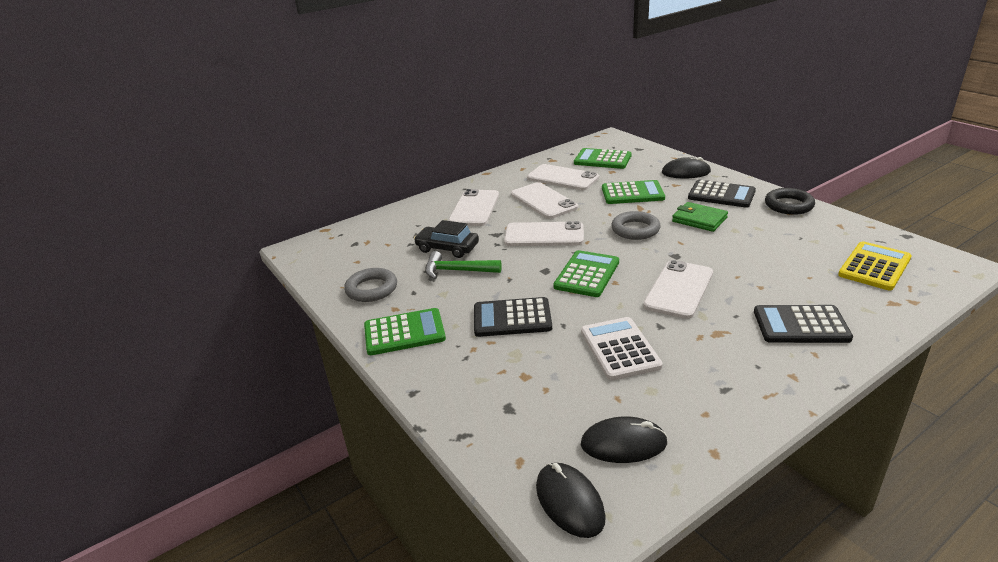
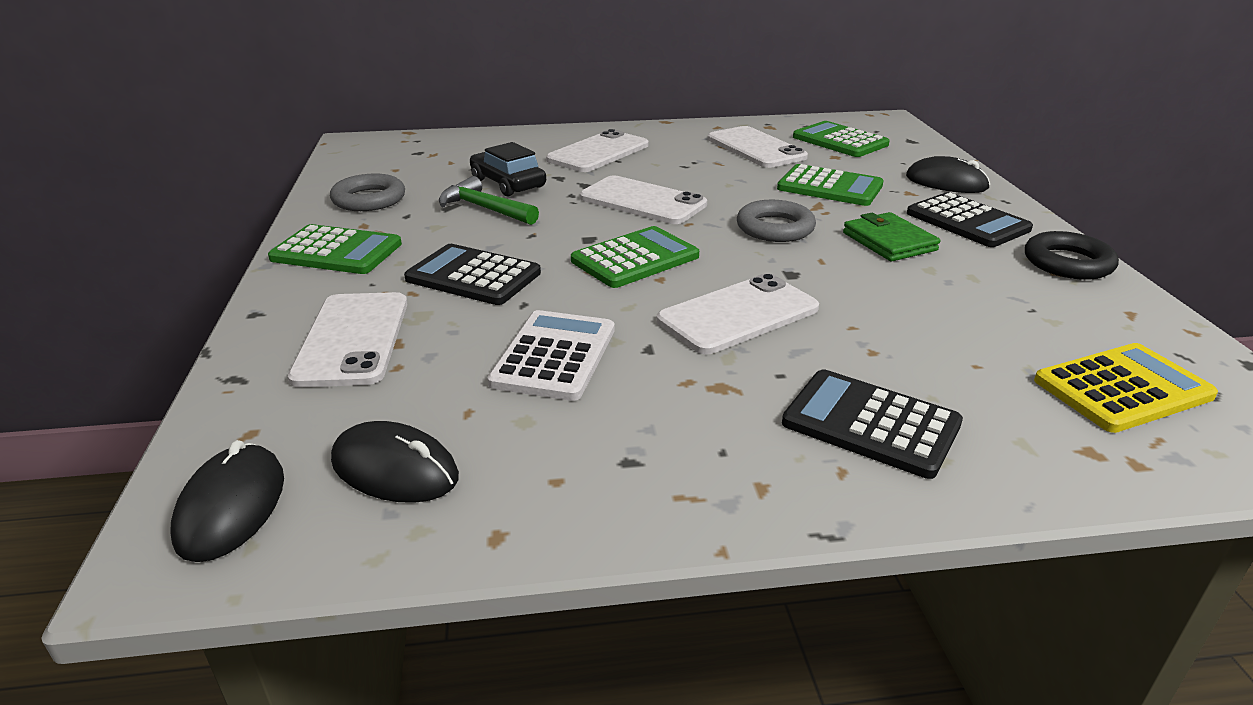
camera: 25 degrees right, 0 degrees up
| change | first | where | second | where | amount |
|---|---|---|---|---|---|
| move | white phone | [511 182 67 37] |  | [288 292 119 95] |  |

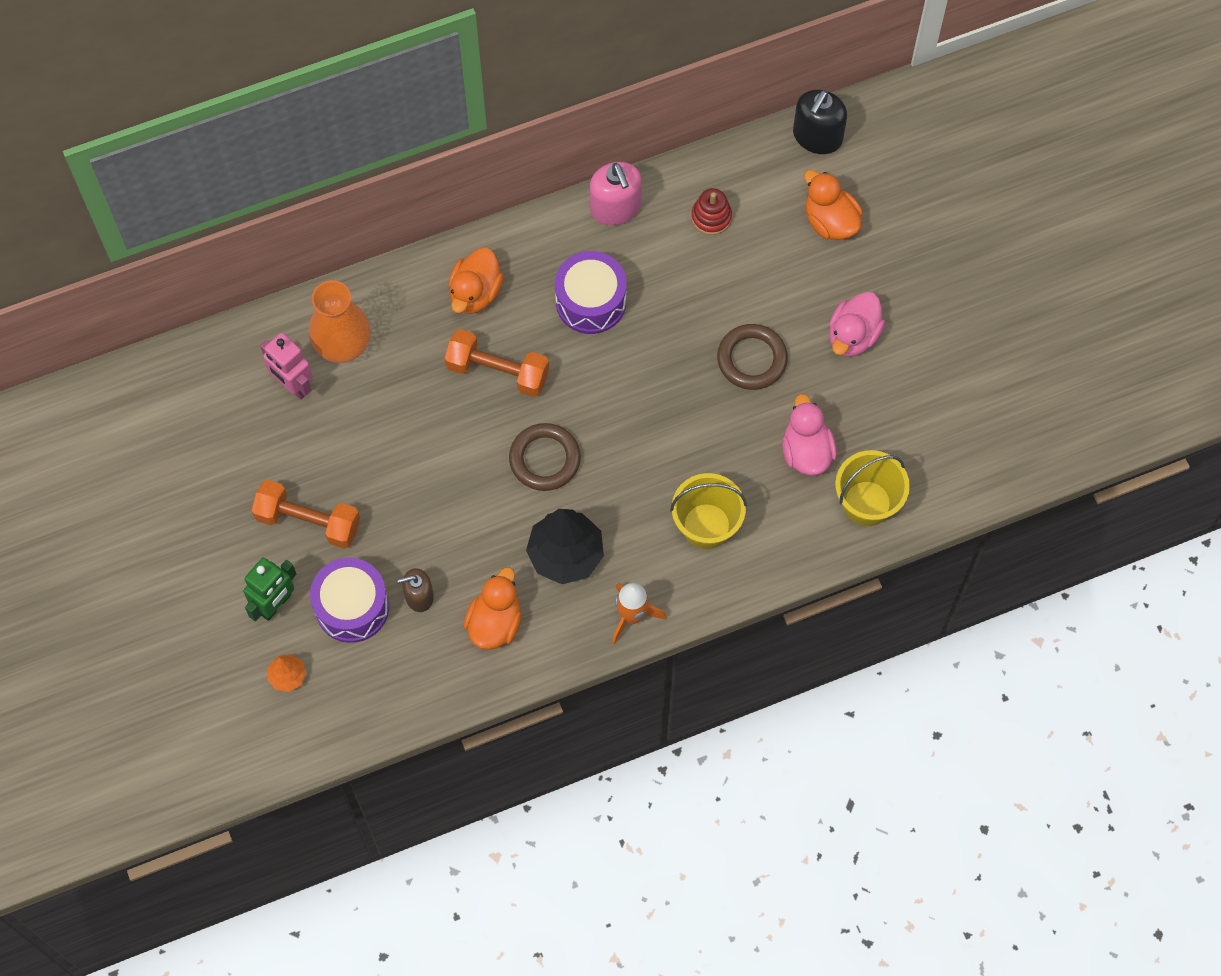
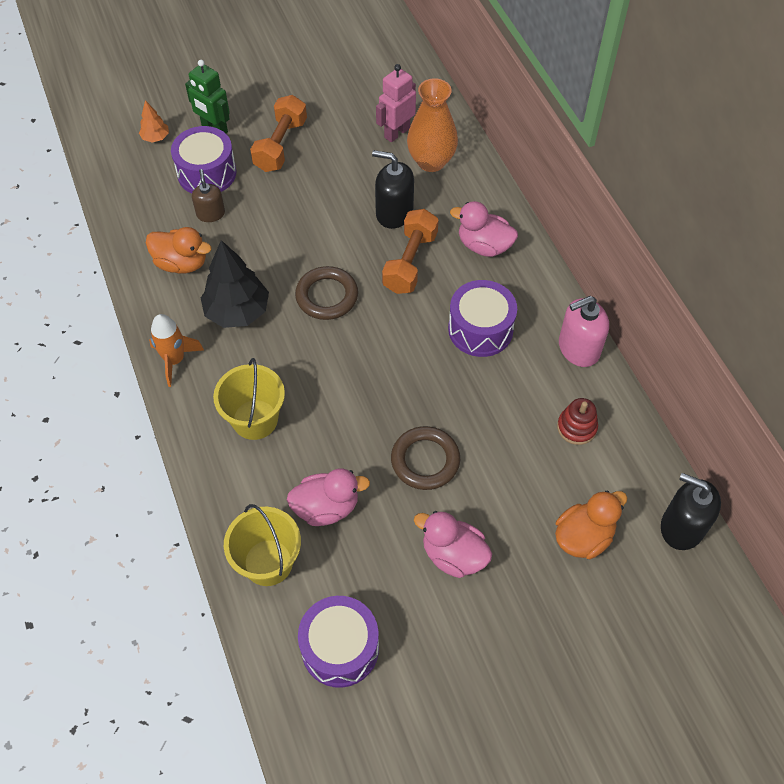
camera: 90 degrees right, 10 degrees down
| change | first | where | second | where | amount |
|---|---|---|---|---|---|
| recolor | orange duck | [448 248 56 66] | pink duck | [450 201 68 56] |  |
| insert |  |  | purple drum | [298 596 81 92] |  |
| insert |  |  | black soap dispenser | [372 150 42 79] |  |

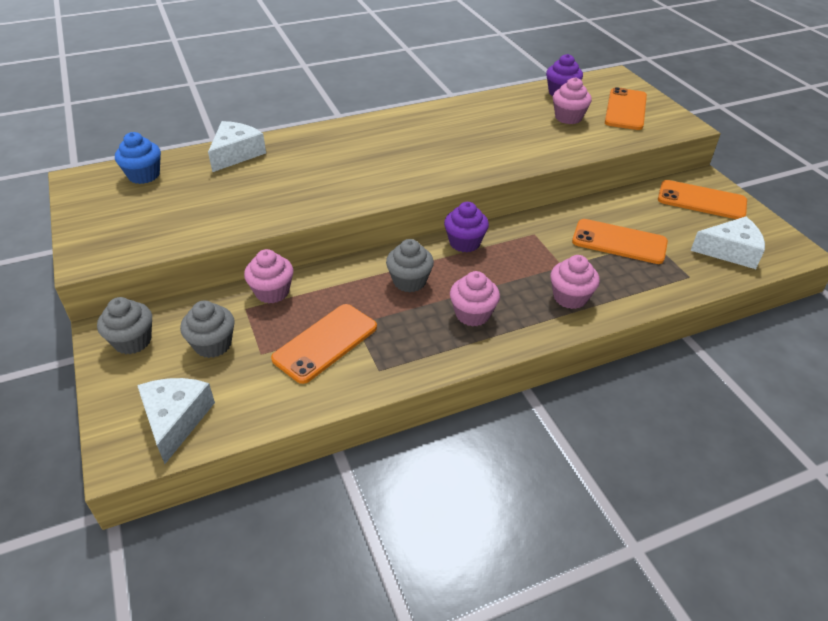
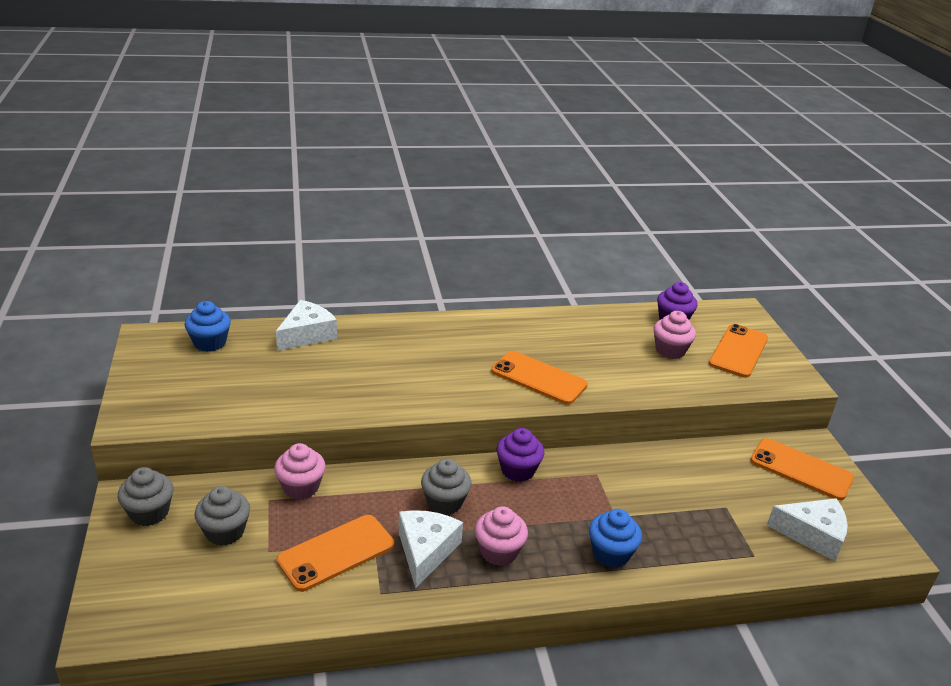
camera: 10 degrees right, 10 degrees down
| change | first | where | second | where | amount |
|---|---|---|---|---|---|
| move | white cheese | [137 378 78 86] |  | [398 510 65 78] |  |
| recolor | pink cupcake | [550 255 50 54] | blue cupcake | [589 509 53 59] |  |
| move | orange phone | [572 219 96 45] |  | [491 351 97 54] |  |

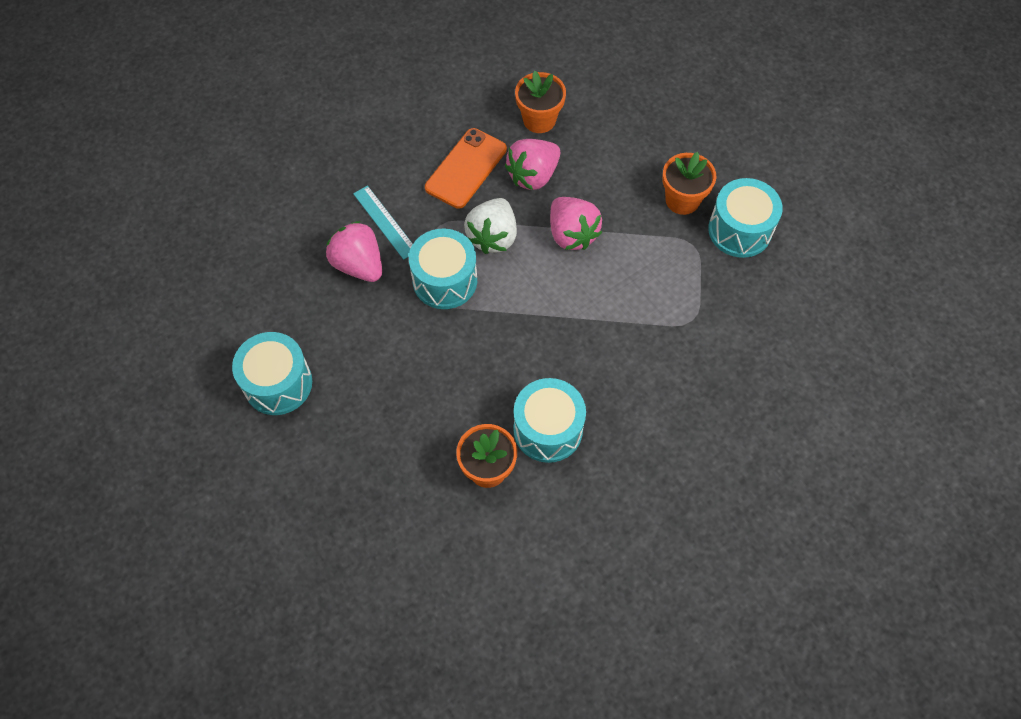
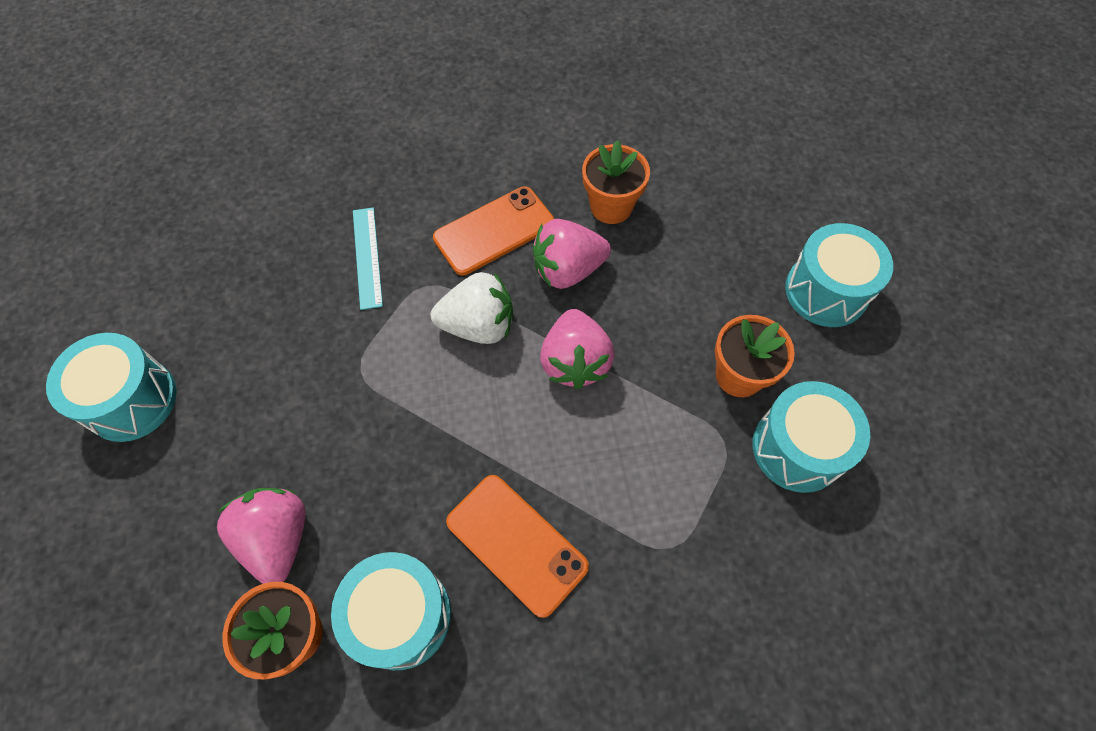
camera: 25 degrees right, 0 degrees up
| change | first | where | second | where | amount |
|---|---|---|---|---|---|
| move | pink strawberry | [326 221 56 61] |  | [217 488 89 96] |  |
| move | turquoise drum | [409 228 68 81] |  | [785 223 108 104] |  |
| rotate | white strawberry | [464 198 53 56] |  | [431 272 82 72] | 135 degrees counterclockwise |
| insert |  |  | orange phone | [446 475 143 143] |  |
# # # # # # #
• **Work instructions**:
Return the material word for word. Pictures are not part of the copy.

• **Task output**:
camera: 25 degrees right, 0 degrees up
| change | first | where | second | where | amount |
|---|---|---|---|---|---|
| move | white phone | [511 182 67 37] |  | [288 292 119 95] |  |

camera: 90 degrees right, 10 degrees down
| change | first | where | second | where | amount |
|---|---|---|---|---|---|
| recolor | orange duck | [448 248 56 66] | pink duck | [450 201 68 56] |  |
| insert |  |  | purple drum | [298 596 81 92] |  |
| insert |  |  | black soap dispenser | [372 150 42 79] |  |

camera: 10 degrees right, 10 degrees down
| change | first | where | second | where | amount |
|---|---|---|---|---|---|
| move | white cheese | [137 378 78 86] |  | [398 510 65 78] |  |
| recolor | pink cupcake | [550 255 50 54] | blue cupcake | [589 509 53 59] |  |
| move | orange phone | [572 219 96 45] |  | [491 351 97 54] |  |

camera: 25 degrees right, 0 degrees up
| change | first | where | second | where | amount |
|---|---|---|---|---|---|
| move | pink strawberry | [326 221 56 61] |  | [217 488 89 96] |  |
| move | turquoise drum | [409 228 68 81] |  | [785 223 108 104] |  |
| rotate | white strawberry | [464 198 53 56] |  | [431 272 82 72] | 135 degrees counterclockwise |
| insert |  |  | orange phone | [446 475 143 143] |  |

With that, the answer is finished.